(Stored data)
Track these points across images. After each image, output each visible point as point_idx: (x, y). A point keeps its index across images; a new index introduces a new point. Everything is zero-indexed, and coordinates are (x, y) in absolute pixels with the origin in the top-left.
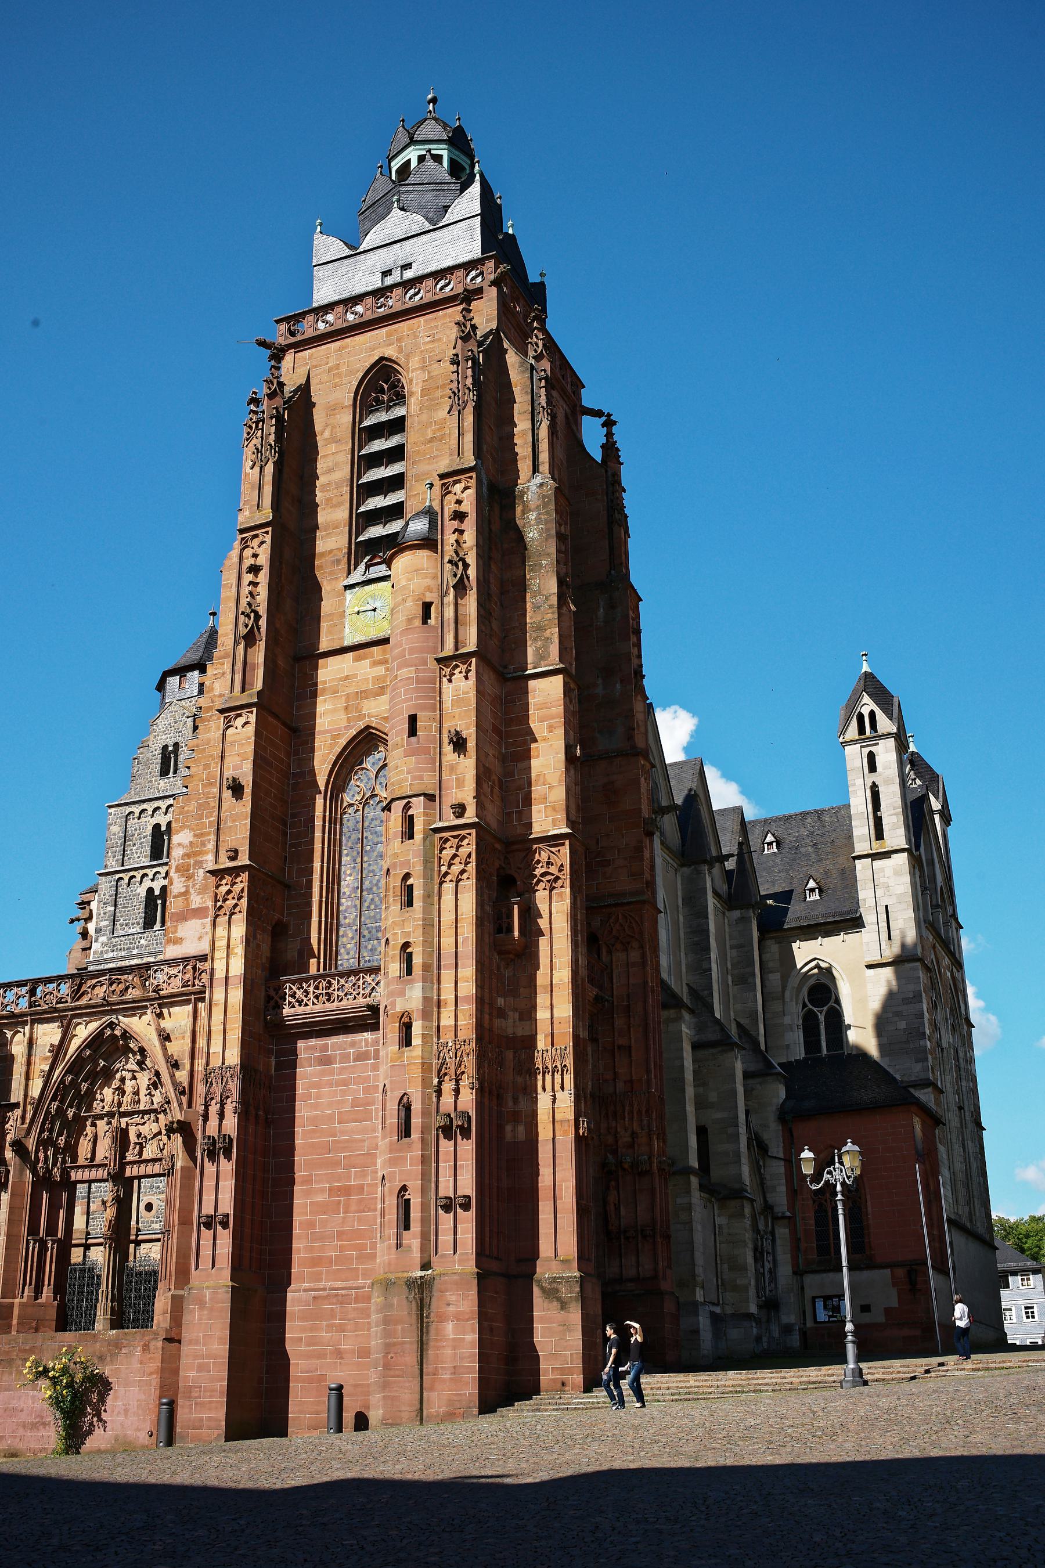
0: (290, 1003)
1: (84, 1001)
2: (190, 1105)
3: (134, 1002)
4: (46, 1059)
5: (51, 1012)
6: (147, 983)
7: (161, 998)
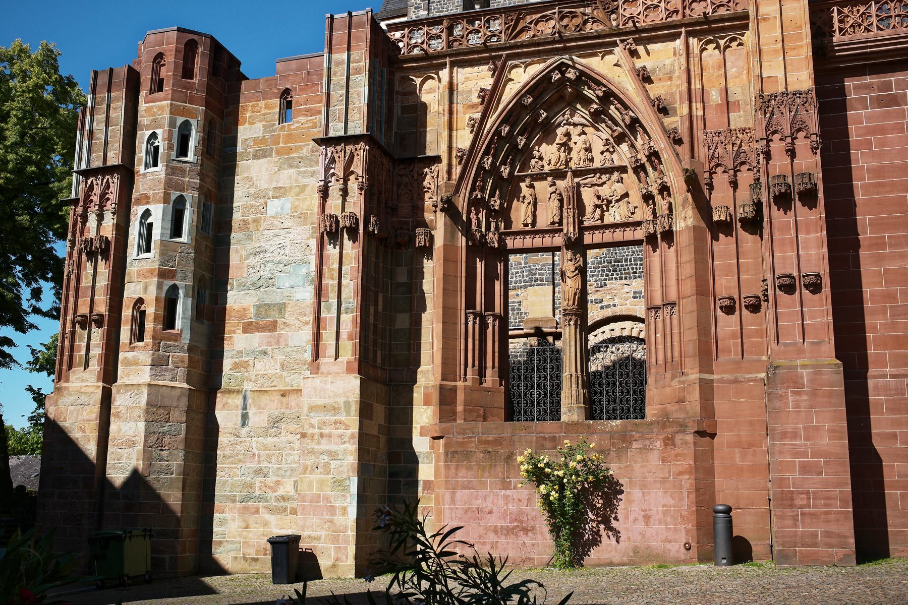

*INSTRUCTION*
Extract the lines running from the start of the stored data through the line holding "1: (84, 1001)", inclusive, and copy them unchanged. Omit the pictures from your answer.

*IN RESPONSE*
Track these points across images. After each image, output each visible point as point_idx: (x, y). A point keeps its index across images; a new index introduces a new point. Everything is zero-indexed, and coordinates are (x, y) in absolute pixels with the origin in the top-left.
0: (290, 1003)
1: (84, 1001)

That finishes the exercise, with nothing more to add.